### Activity
For the entries below, state how many lines contain the word "orange" and add nothing else.

### Data to examine
===============

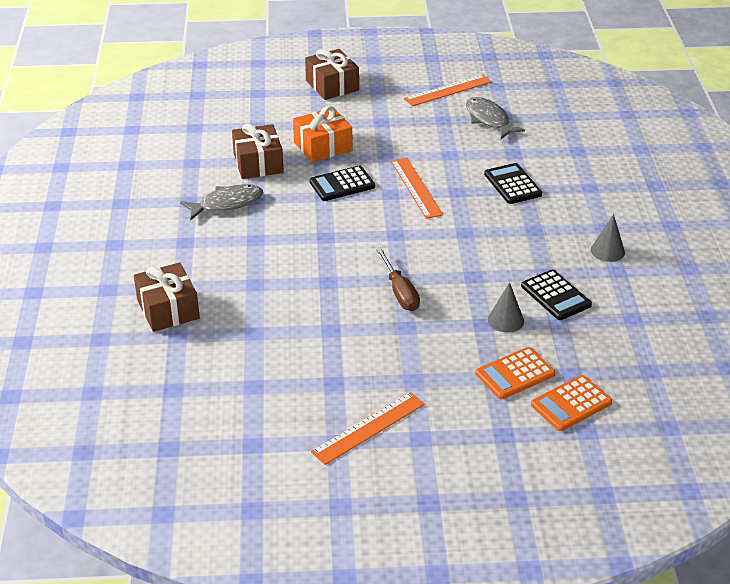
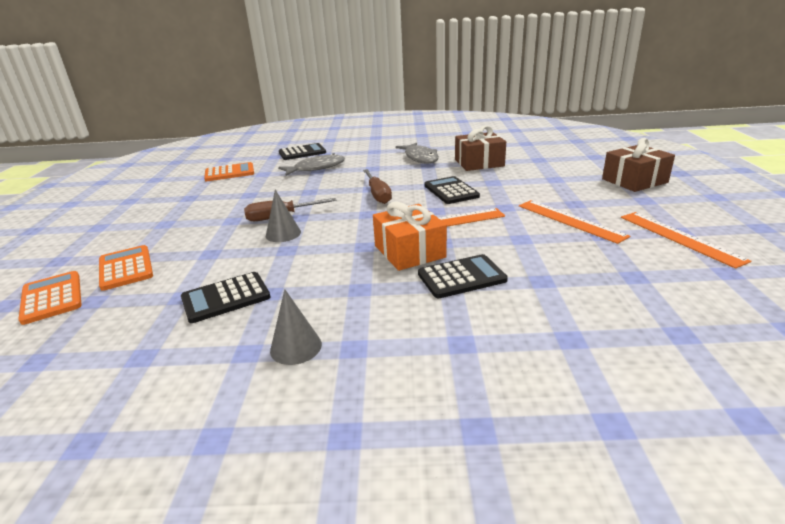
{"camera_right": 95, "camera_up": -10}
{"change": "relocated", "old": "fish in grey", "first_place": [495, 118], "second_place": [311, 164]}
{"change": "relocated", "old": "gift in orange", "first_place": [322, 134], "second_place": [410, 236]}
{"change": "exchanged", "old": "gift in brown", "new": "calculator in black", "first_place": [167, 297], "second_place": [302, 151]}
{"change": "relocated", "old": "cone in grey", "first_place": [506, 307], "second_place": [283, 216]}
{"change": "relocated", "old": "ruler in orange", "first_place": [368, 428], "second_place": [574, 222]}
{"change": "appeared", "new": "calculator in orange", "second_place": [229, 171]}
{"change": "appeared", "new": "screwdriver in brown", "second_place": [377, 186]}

===============

### Answer section
3